EXERCISE GOAL - Copy out all of the data word for word. Omit every picture.

----

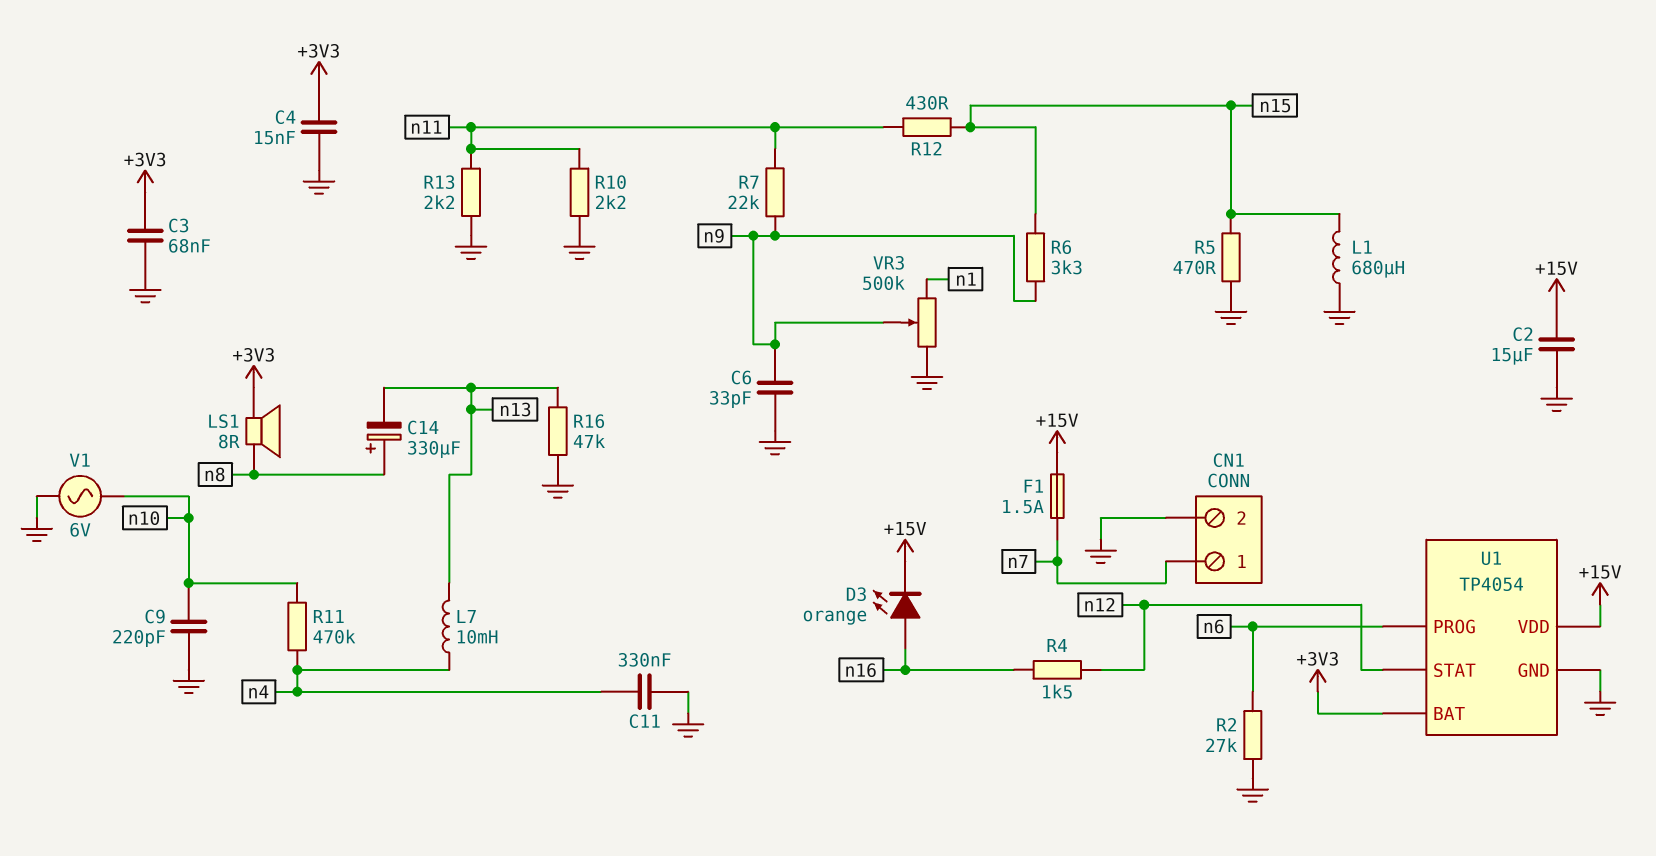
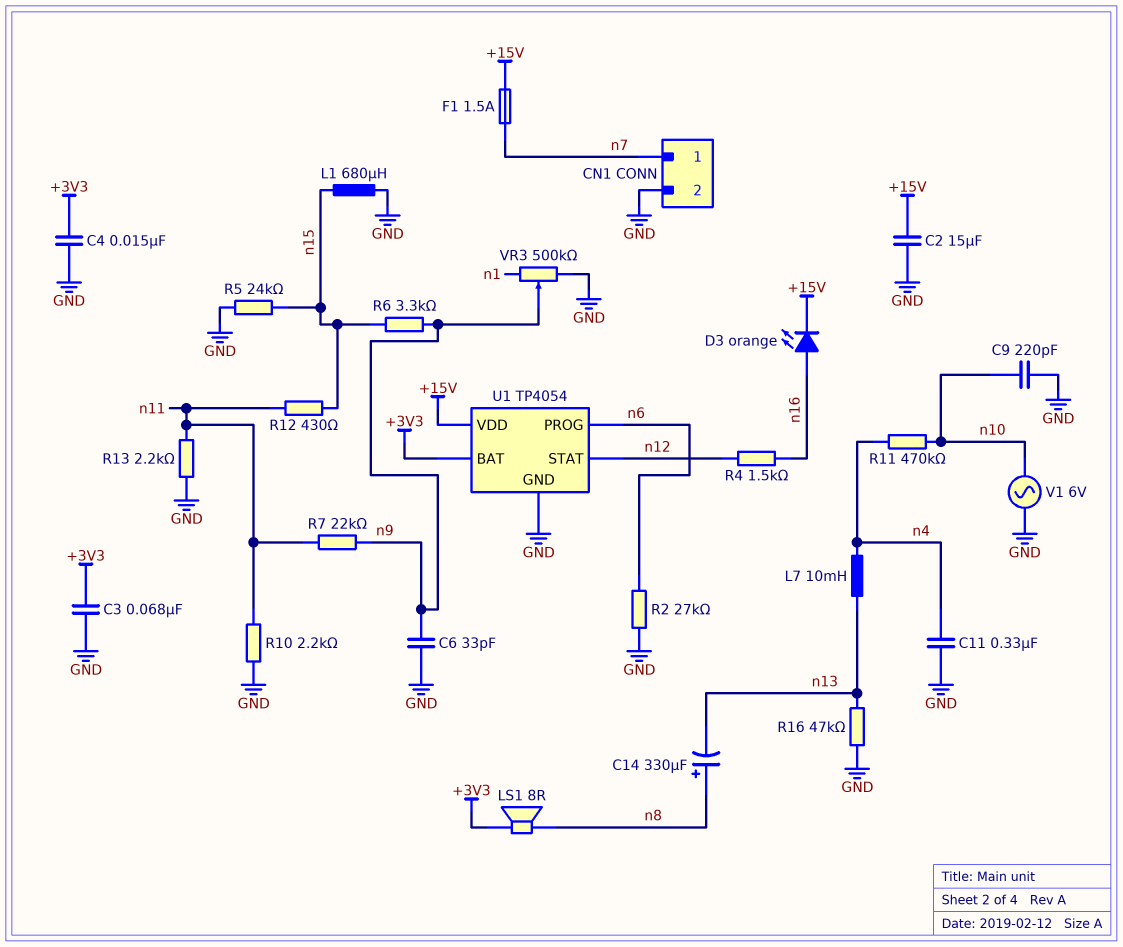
R5: 470 (GND, n15) -> 24k (GND, n15)

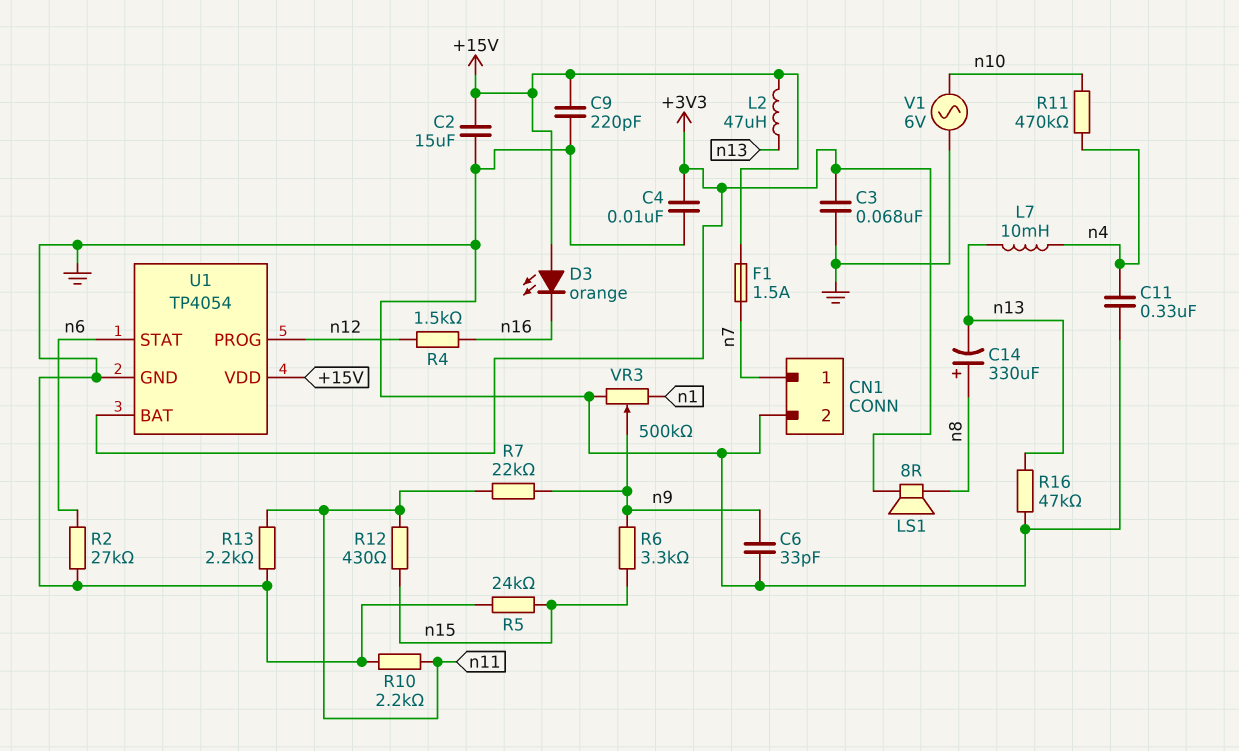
C4: 15nF (+3V3, GND) -> 10nF (+3V3, GND)
C9: 220pF (GND, n10) -> 220pF (+15V, GND)
D3: LED orange (A n16, K +15V) -> LED orange (A +15V, K n16)
L1: 680uH (GND, n15) -> none
L2: none -> 47uH (+15V, n13)
U1 pin PROG: n6 -> n12
U1 pin STAT: n12 -> n6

----

TASK RESPONSE -
R5: 470 (GND, n15) -> 24k (GND, n15)

C4: 15nF (+3V3, GND) -> 10nF (+3V3, GND)
C9: 220pF (GND, n10) -> 220pF (+15V, GND)
D3: LED orange (A n16, K +15V) -> LED orange (A +15V, K n16)
L1: 680uH (GND, n15) -> none
L2: none -> 47uH (+15V, n13)
U1 pin PROG: n6 -> n12
U1 pin STAT: n12 -> n6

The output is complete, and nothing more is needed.